DIRECTIONS
Please retype the data below line for line and leave out every picture.

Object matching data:
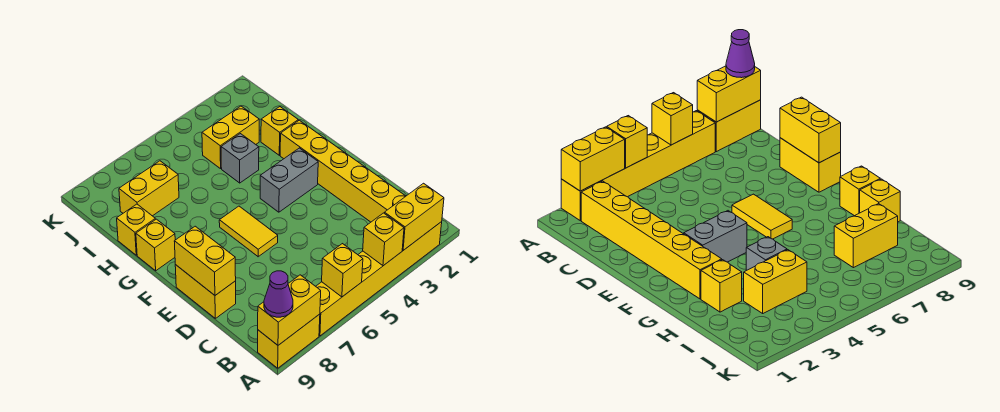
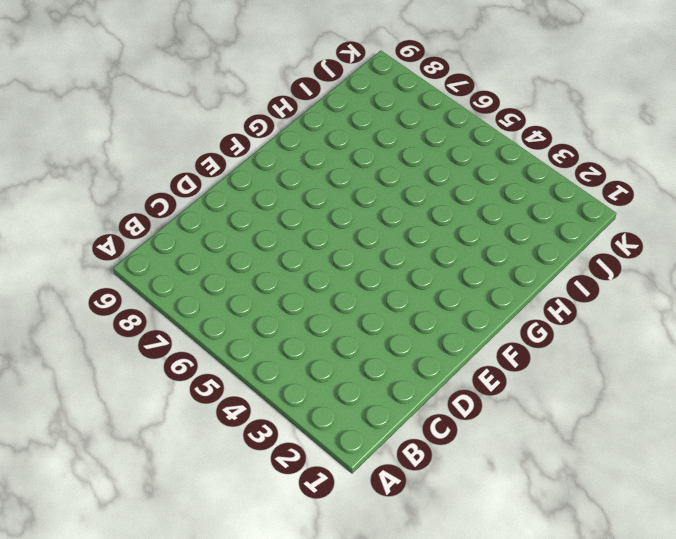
none -> yellow brick A2:A7 level 1
none -> yellow brick A8:A9 level 1
none -> yellow brick B2:G2 level 1

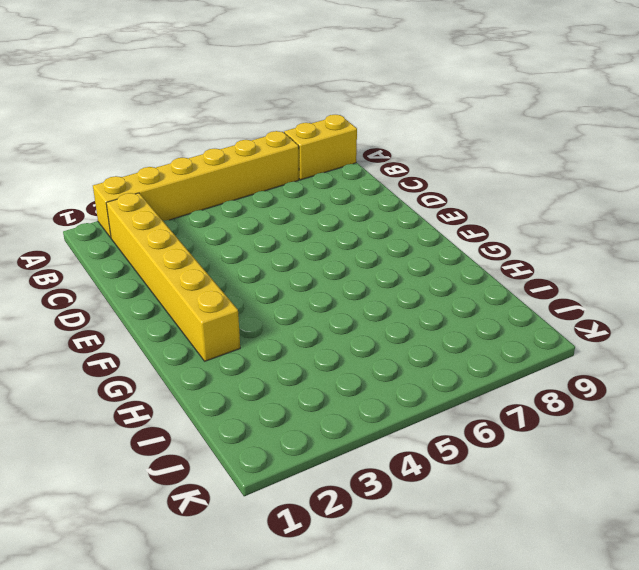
none -> yellow brick D9:E9 level 1
none -> yellow tile E6:F6 level 1
none -> grey brick F3:F4 level 1

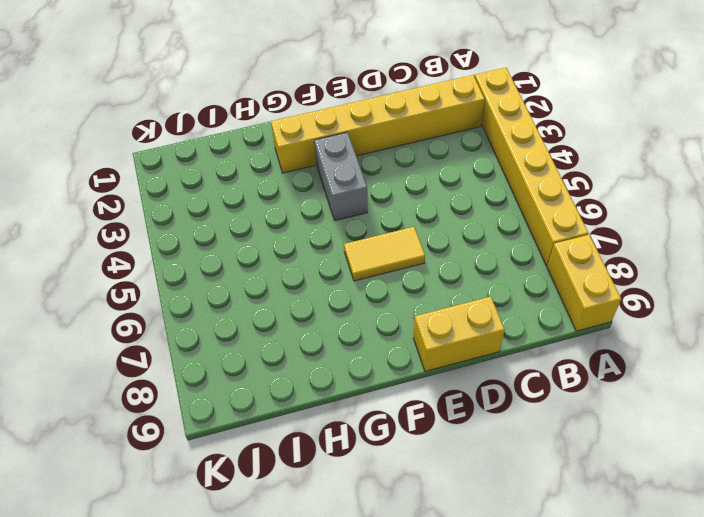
none -> yellow brick G9 level 1
none -> yellow brick H2 level 1
none -> grey brick H4 level 1

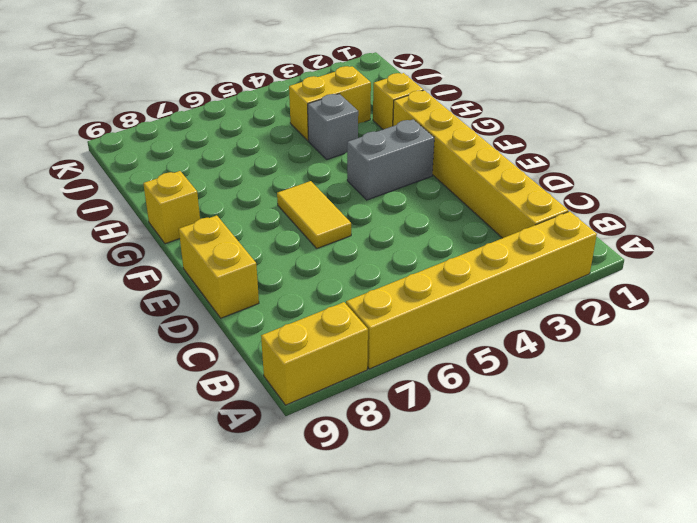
none -> yellow brick H9 level 1
none -> yellow brick I7:I8 level 1
none -> yellow brick A2:A3 level 2

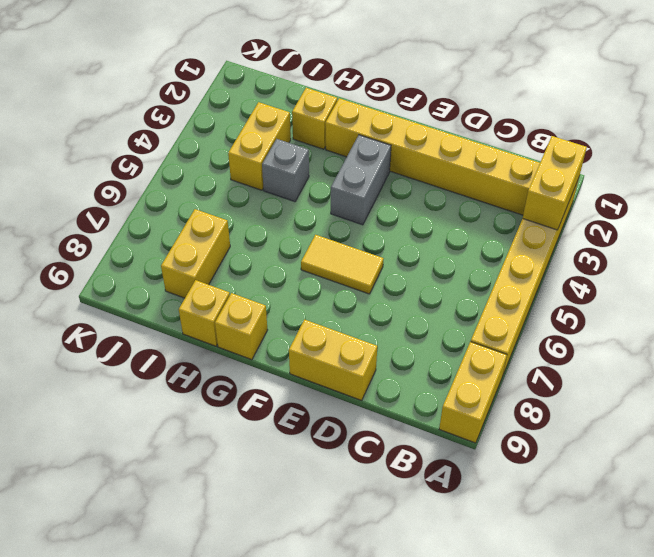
none -> yellow brick A4 level 2
none -> yellow brick A6 level 2
none -> yellow brick A8:A9 level 2

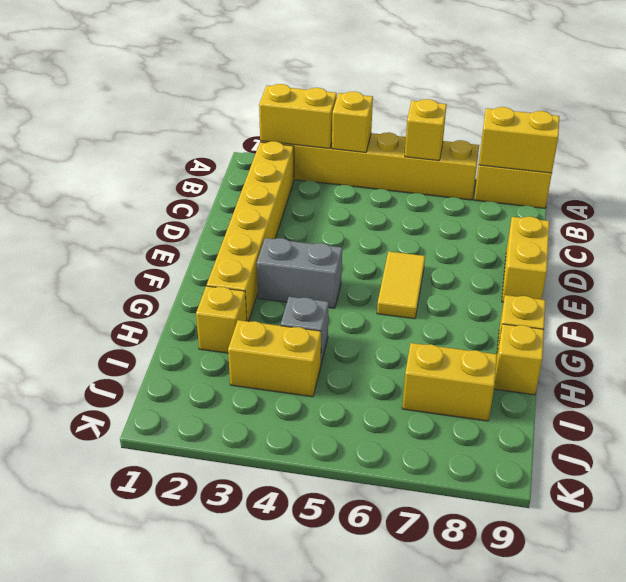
none -> yellow brick D9:E9 level 2
none -> purple cone A9 level 3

SOLUTION TO THIS TASK
none -> yellow brick A2:A7 level 1
none -> yellow brick A8:A9 level 1
none -> yellow brick B2:G2 level 1

none -> yellow brick D9:E9 level 1
none -> yellow tile E6:F6 level 1
none -> grey brick F3:F4 level 1

none -> yellow brick G9 level 1
none -> yellow brick H2 level 1
none -> grey brick H4 level 1

none -> yellow brick H9 level 1
none -> yellow brick I7:I8 level 1
none -> yellow brick A2:A3 level 2

none -> yellow brick A4 level 2
none -> yellow brick A6 level 2
none -> yellow brick A8:A9 level 2

none -> yellow brick D9:E9 level 2
none -> purple cone A9 level 3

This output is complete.